## [EXERCISE]
Could you retype, exactly as written, every line from the top of the records through the line that contains "R1: 1k (NET1, NET11) -> 680 (NET1, NET11)"?
**** EXTRACTED DATA
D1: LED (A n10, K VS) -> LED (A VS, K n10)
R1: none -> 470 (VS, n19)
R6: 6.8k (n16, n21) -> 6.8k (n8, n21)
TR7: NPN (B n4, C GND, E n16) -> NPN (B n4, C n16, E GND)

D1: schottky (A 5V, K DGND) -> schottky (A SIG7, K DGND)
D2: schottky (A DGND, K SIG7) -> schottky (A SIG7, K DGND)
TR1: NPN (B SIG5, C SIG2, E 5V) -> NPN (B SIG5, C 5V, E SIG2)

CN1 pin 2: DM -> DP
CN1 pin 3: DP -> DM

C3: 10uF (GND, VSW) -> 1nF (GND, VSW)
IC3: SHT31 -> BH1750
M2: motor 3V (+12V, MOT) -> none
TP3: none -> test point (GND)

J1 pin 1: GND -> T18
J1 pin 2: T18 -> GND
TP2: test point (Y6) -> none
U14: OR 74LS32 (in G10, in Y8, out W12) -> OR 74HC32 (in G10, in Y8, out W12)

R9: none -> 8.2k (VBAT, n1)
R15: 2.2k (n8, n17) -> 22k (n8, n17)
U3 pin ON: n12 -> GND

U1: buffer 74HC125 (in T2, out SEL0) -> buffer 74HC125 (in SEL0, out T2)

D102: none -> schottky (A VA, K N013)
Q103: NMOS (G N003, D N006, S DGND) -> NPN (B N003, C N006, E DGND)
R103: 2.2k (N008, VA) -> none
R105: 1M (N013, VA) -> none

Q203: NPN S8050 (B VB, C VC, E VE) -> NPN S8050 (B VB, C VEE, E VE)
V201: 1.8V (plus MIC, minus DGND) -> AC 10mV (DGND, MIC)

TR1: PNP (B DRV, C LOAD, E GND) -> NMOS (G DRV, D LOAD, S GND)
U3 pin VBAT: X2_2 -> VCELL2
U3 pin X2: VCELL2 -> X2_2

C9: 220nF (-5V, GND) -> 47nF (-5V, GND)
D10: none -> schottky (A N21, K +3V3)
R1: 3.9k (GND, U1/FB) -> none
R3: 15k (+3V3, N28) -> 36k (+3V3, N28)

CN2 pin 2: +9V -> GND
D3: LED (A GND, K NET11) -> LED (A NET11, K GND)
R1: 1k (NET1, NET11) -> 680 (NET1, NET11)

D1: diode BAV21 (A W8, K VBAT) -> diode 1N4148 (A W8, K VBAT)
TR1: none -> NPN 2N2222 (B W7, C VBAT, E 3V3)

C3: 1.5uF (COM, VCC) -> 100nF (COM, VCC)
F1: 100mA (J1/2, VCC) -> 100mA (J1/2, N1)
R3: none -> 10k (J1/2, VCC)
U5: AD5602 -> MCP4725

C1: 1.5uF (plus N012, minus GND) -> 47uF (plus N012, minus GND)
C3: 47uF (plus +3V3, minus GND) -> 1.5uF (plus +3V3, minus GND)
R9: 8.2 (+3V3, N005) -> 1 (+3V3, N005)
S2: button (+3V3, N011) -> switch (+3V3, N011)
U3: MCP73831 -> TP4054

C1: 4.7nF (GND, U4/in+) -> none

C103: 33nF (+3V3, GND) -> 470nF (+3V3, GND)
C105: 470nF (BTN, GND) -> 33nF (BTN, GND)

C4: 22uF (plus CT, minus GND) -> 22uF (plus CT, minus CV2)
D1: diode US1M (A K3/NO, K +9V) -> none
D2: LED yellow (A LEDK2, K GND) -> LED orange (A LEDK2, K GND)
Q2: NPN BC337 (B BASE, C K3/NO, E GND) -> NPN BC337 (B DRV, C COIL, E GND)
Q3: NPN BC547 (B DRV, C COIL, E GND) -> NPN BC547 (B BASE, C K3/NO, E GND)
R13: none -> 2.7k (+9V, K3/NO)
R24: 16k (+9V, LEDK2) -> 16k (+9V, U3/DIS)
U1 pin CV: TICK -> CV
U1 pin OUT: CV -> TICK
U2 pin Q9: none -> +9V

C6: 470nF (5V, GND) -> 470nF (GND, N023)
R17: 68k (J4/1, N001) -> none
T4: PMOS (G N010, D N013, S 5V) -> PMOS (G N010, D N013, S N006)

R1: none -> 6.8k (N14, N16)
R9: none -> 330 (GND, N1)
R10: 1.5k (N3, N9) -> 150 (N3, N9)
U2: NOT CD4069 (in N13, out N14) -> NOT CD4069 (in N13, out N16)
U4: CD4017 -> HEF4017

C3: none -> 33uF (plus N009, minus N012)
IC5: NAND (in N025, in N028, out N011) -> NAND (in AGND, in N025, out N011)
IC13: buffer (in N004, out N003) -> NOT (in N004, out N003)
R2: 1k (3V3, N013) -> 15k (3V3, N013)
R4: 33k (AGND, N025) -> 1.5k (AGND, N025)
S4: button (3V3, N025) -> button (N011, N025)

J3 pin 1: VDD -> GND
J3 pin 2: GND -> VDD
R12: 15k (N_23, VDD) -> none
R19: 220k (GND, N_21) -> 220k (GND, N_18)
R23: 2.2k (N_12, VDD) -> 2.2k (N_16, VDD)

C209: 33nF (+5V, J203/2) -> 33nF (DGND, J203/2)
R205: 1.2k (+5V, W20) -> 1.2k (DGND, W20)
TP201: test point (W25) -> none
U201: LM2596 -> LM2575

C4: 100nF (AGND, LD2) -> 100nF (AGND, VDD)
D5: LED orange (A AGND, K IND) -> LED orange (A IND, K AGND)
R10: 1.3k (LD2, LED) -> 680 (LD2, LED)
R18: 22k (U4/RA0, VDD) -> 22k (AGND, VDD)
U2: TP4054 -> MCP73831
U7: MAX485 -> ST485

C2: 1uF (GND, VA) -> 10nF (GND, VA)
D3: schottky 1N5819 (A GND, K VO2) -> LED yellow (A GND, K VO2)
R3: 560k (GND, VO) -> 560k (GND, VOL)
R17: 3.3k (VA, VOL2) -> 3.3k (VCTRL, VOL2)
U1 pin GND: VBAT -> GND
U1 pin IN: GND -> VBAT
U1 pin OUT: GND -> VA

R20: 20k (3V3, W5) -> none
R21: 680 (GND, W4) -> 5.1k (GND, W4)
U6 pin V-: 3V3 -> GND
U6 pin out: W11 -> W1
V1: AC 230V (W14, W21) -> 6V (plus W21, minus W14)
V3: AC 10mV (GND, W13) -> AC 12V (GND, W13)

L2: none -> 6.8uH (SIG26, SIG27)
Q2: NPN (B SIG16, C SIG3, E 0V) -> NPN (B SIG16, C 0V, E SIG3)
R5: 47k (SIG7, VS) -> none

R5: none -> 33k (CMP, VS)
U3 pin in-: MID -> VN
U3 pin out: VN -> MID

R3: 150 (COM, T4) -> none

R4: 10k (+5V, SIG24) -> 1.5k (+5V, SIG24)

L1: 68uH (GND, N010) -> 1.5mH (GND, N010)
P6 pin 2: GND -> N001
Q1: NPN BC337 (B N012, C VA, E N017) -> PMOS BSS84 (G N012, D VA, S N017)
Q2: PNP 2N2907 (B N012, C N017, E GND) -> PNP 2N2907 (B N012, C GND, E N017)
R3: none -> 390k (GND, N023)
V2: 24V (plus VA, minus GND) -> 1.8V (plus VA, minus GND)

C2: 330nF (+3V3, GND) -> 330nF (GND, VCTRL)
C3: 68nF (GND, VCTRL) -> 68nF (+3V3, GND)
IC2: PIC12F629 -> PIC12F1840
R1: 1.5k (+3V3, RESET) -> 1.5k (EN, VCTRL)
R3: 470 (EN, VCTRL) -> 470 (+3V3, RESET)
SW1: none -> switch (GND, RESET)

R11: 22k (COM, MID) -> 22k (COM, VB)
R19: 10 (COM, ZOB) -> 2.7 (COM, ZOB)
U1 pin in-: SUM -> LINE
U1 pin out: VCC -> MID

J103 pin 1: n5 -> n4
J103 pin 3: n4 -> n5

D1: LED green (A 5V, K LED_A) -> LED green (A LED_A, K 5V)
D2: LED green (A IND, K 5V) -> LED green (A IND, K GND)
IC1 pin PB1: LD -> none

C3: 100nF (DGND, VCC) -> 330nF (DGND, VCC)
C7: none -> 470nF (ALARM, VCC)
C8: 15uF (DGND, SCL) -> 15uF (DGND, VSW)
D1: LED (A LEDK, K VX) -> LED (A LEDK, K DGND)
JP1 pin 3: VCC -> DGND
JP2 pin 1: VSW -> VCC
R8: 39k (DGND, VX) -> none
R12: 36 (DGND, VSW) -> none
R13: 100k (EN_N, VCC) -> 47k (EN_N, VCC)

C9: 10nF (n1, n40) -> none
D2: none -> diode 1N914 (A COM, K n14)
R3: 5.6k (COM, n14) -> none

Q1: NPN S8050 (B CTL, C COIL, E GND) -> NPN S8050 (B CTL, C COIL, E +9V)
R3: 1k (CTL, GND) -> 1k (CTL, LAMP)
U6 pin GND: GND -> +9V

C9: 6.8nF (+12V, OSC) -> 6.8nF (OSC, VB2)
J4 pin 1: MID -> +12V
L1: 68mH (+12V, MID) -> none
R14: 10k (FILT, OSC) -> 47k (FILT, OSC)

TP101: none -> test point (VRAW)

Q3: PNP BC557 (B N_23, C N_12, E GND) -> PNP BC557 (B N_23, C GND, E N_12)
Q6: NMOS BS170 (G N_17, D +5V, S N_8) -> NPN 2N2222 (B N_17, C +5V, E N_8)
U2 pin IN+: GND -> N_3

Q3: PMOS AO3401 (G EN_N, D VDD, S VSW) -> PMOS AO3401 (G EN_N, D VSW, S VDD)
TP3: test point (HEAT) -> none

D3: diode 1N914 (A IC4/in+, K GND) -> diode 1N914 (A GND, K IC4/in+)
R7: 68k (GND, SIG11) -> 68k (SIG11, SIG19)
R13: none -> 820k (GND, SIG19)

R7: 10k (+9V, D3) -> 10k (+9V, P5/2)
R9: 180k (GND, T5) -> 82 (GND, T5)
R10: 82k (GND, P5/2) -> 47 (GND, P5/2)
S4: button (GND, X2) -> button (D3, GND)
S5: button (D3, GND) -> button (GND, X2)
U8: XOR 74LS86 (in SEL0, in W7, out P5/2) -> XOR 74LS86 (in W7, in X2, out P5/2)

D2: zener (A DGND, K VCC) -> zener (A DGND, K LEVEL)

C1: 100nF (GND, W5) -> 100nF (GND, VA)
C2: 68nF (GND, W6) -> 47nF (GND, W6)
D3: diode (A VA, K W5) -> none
********
## [ANSWER SECTION]
D1: LED (A n10, K VS) -> LED (A VS, K n10)
R1: none -> 470 (VS, n19)
R6: 6.8k (n16, n21) -> 6.8k (n8, n21)
TR7: NPN (B n4, C GND, E n16) -> NPN (B n4, C n16, E GND)

D1: schottky (A 5V, K DGND) -> schottky (A SIG7, K DGND)
D2: schottky (A DGND, K SIG7) -> schottky (A SIG7, K DGND)
TR1: NPN (B SIG5, C SIG2, E 5V) -> NPN (B SIG5, C 5V, E SIG2)

CN1 pin 2: DM -> DP
CN1 pin 3: DP -> DM

C3: 10uF (GND, VSW) -> 1nF (GND, VSW)
IC3: SHT31 -> BH1750
M2: motor 3V (+12V, MOT) -> none
TP3: none -> test point (GND)

J1 pin 1: GND -> T18
J1 pin 2: T18 -> GND
TP2: test point (Y6) -> none
U14: OR 74LS32 (in G10, in Y8, out W12) -> OR 74HC32 (in G10, in Y8, out W12)

R9: none -> 8.2k (VBAT, n1)
R15: 2.2k (n8, n17) -> 22k (n8, n17)
U3 pin ON: n12 -> GND

U1: buffer 74HC125 (in T2, out SEL0) -> buffer 74HC125 (in SEL0, out T2)

D102: none -> schottky (A VA, K N013)
Q103: NMOS (G N003, D N006, S DGND) -> NPN (B N003, C N006, E DGND)
R103: 2.2k (N008, VA) -> none
R105: 1M (N013, VA) -> none

Q203: NPN S8050 (B VB, C VC, E VE) -> NPN S8050 (B VB, C VEE, E VE)
V201: 1.8V (plus MIC, minus DGND) -> AC 10mV (DGND, MIC)

TR1: PNP (B DRV, C LOAD, E GND) -> NMOS (G DRV, D LOAD, S GND)
U3 pin VBAT: X2_2 -> VCELL2
U3 pin X2: VCELL2 -> X2_2

C9: 220nF (-5V, GND) -> 47nF (-5V, GND)
D10: none -> schottky (A N21, K +3V3)
R1: 3.9k (GND, U1/FB) -> none
R3: 15k (+3V3, N28) -> 36k (+3V3, N28)

CN2 pin 2: +9V -> GND
D3: LED (A GND, K NET11) -> LED (A NET11, K GND)
R1: 1k (NET1, NET11) -> 680 (NET1, NET11)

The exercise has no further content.